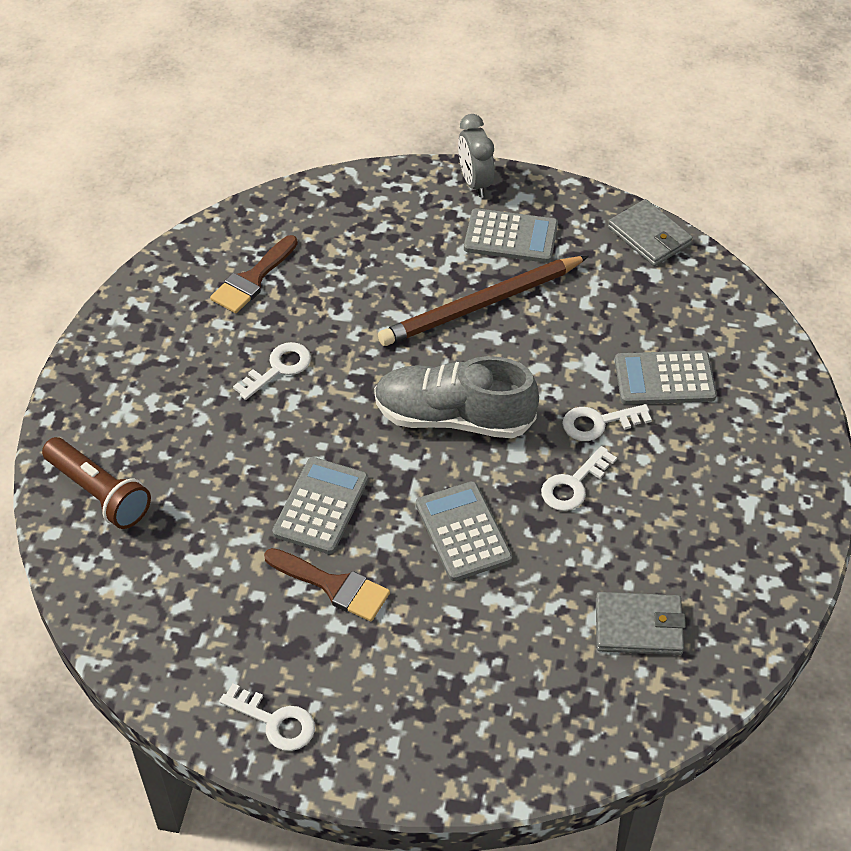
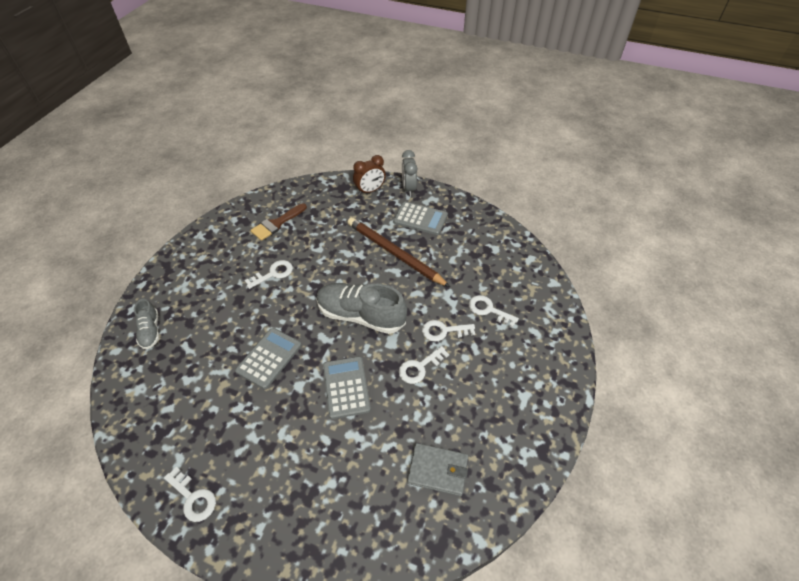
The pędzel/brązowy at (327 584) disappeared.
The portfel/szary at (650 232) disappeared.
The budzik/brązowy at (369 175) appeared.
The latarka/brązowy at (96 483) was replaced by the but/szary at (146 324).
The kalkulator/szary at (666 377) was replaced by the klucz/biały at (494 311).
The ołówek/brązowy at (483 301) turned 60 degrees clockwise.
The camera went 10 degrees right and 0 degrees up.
· · · · · · ·
● What you should do
Skipping all images, output the listing exactly.

● Result
The pędzel/brązowy at (327 584) disappeared.
The portfel/szary at (650 232) disappeared.
The budzik/brązowy at (369 175) appeared.
The latarka/brązowy at (96 483) was replaced by the but/szary at (146 324).
The kalkulator/szary at (666 377) was replaced by the klucz/biały at (494 311).
The ołówek/brązowy at (483 301) turned 60 degrees clockwise.
The camera went 10 degrees right and 0 degrees up.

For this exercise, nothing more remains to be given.